● **To do**
Copy every line that contains the string "round" from the entries below.
-------
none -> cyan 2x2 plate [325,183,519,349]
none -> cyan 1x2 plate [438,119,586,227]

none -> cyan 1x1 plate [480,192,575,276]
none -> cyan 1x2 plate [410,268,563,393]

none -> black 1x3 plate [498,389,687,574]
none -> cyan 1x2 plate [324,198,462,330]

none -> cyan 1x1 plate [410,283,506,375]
-------
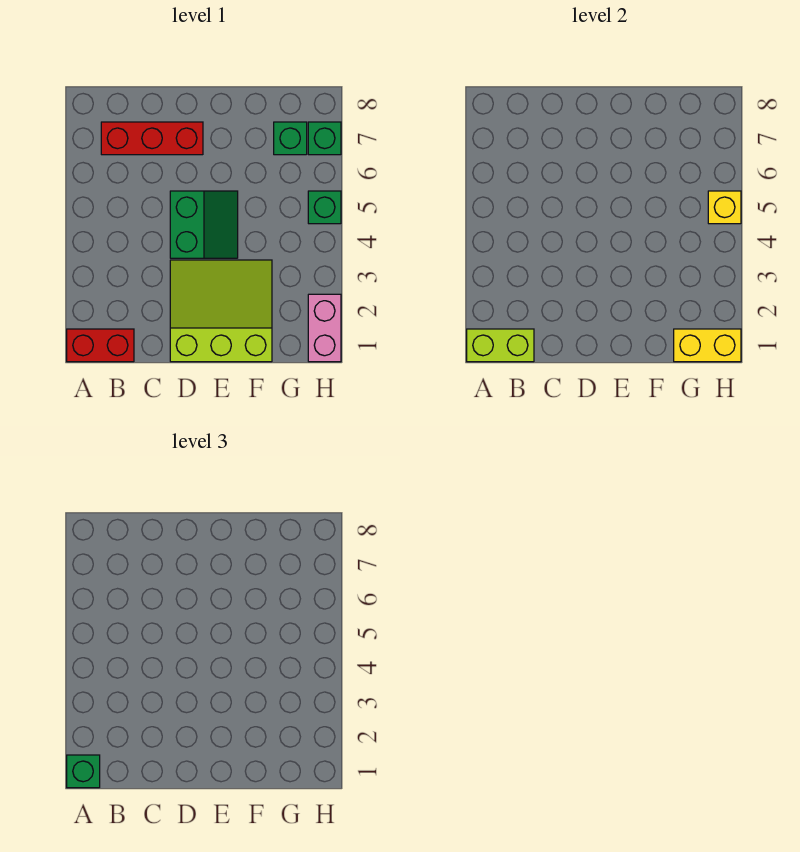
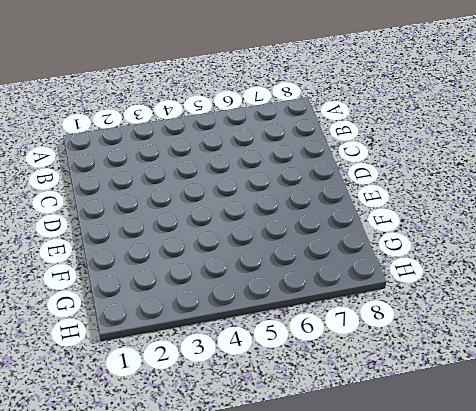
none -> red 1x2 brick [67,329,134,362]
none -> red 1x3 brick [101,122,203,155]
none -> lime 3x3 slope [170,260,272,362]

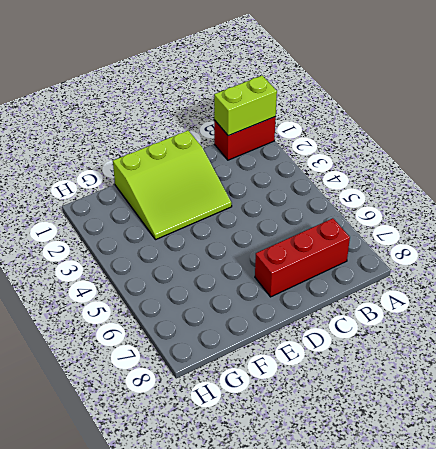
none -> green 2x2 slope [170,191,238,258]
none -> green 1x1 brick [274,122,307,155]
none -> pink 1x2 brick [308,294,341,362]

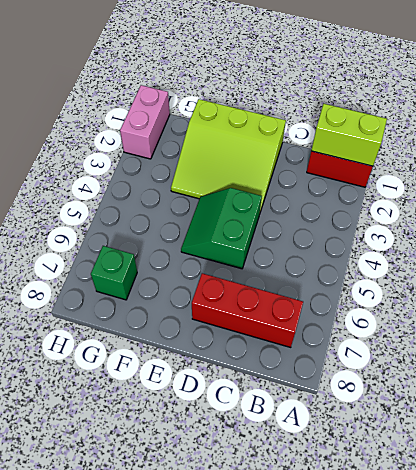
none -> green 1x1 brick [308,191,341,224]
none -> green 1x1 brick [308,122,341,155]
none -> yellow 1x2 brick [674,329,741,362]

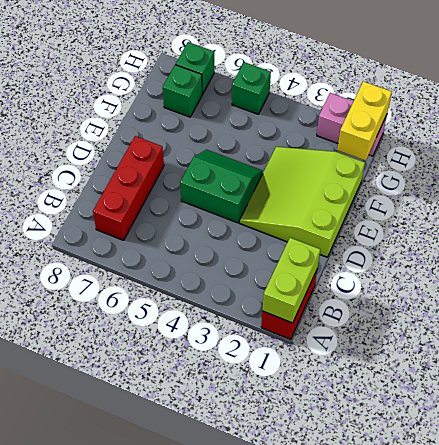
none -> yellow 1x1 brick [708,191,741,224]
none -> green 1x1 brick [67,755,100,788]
-------
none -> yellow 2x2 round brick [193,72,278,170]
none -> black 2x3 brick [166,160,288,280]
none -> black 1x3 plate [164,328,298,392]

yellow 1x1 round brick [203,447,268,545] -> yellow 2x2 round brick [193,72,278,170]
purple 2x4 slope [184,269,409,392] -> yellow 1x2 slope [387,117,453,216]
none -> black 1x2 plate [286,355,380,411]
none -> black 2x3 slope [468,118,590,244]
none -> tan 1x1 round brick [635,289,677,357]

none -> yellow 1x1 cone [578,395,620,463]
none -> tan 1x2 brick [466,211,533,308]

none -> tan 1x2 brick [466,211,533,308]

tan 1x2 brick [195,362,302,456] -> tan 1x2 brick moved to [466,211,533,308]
-------
● **Response area**
none -> yellow 2x2 round brick [193,72,278,170]
yellow 1x1 round brick [203,447,268,545] -> yellow 2x2 round brick [193,72,278,170]
none -> tan 1x1 round brick [635,289,677,357]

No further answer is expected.